The task: Using the listing below, report each line holding the string "LEDK".

Given data:

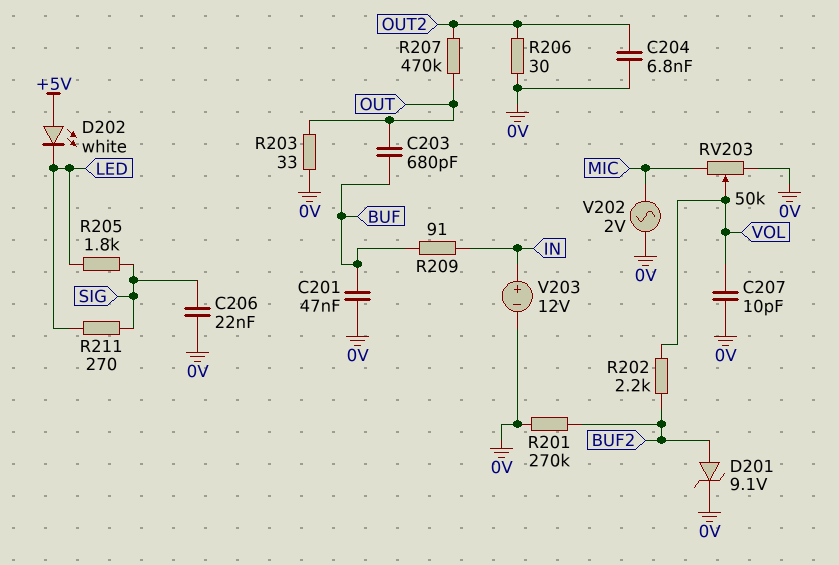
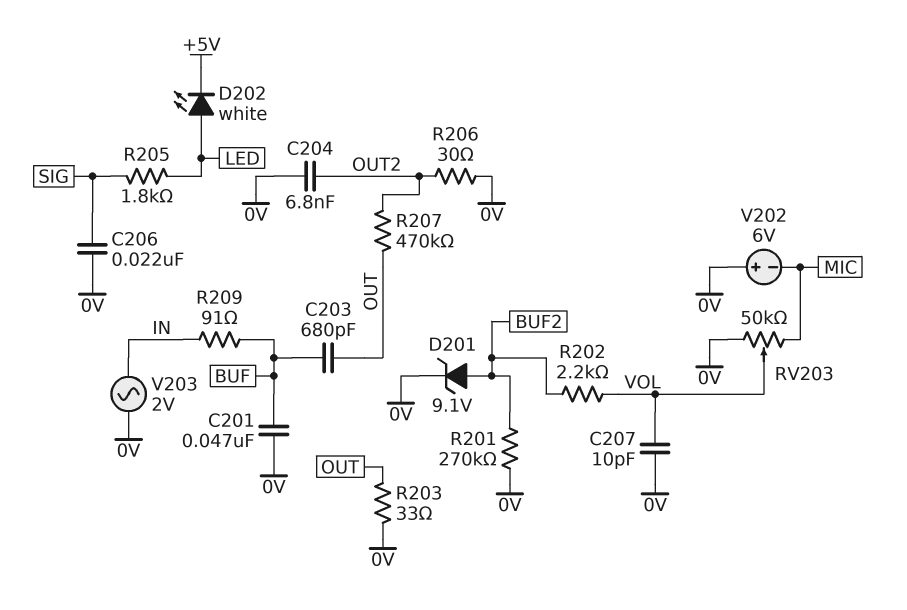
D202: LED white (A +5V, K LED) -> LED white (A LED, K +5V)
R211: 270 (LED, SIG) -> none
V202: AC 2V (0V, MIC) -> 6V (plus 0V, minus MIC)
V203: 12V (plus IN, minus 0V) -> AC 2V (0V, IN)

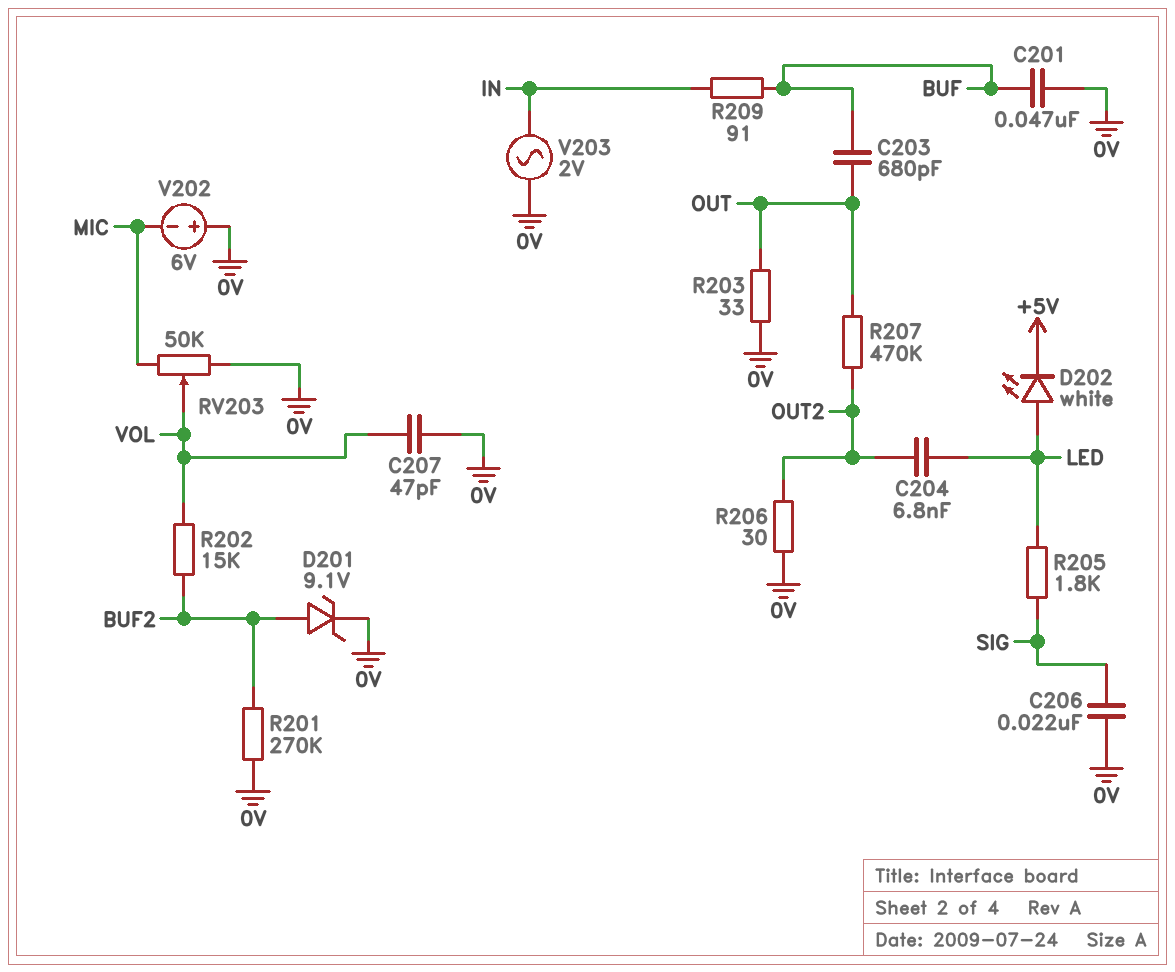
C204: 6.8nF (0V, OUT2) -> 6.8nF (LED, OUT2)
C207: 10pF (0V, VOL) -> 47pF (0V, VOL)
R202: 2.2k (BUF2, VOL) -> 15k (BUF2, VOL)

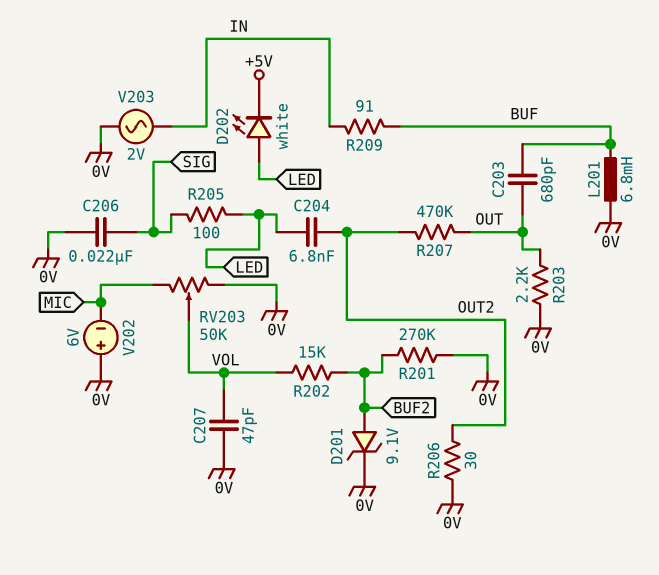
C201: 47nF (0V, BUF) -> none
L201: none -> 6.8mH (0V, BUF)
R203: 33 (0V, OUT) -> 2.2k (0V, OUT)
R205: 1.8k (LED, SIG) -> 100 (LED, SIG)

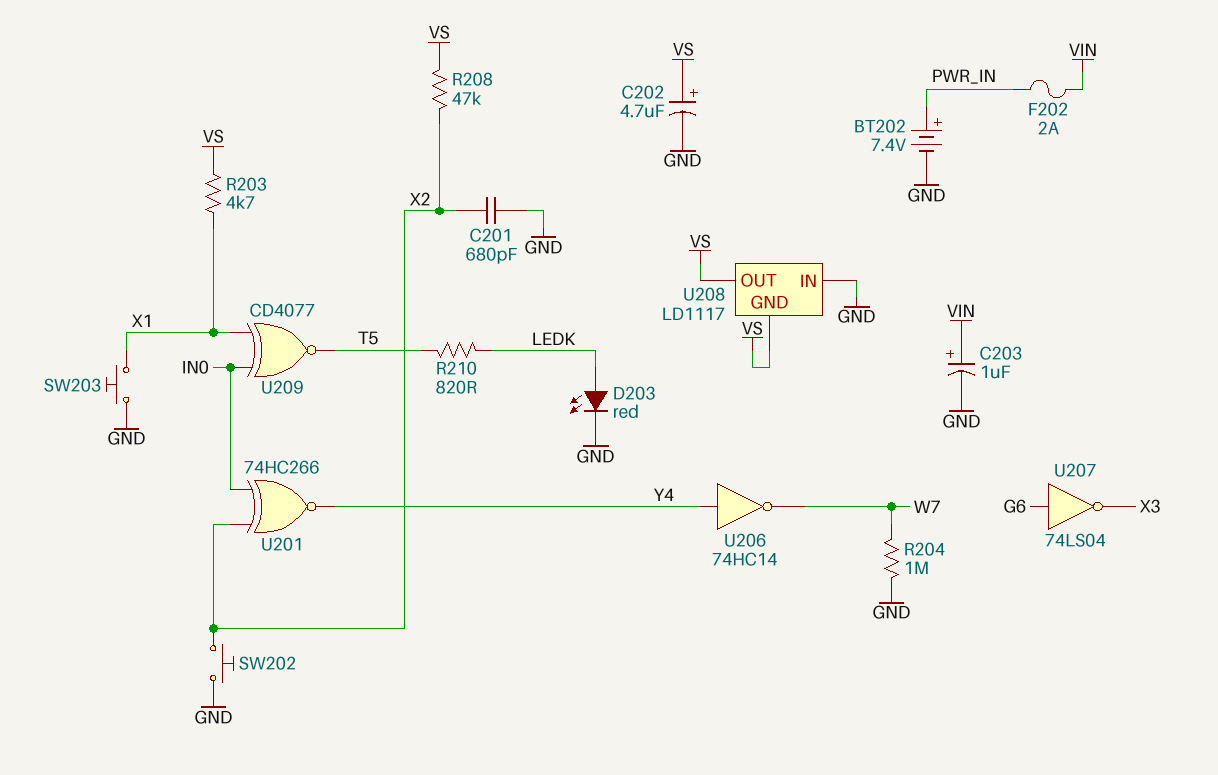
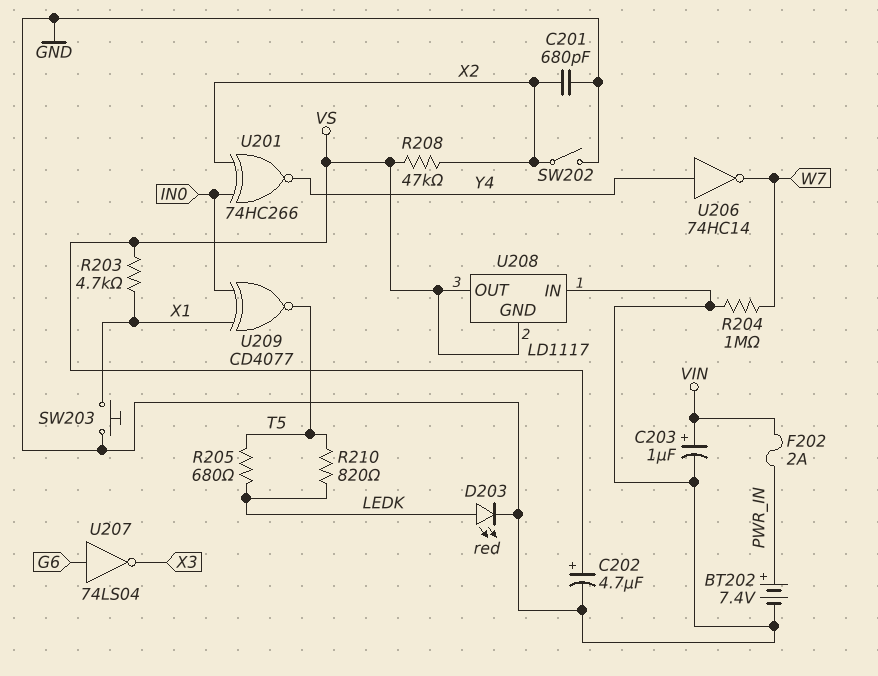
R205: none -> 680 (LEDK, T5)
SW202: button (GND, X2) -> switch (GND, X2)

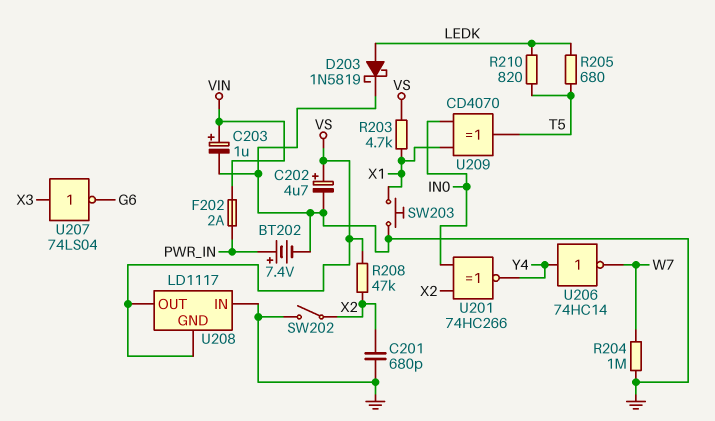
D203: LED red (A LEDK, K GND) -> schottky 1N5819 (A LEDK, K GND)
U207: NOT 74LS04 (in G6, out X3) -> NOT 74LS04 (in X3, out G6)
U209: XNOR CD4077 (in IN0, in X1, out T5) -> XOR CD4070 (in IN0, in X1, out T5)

Task answer:
R205: none -> 680 (LEDK, T5)
D203: LED red (A LEDK, K GND) -> schottky 1N5819 (A LEDK, K GND)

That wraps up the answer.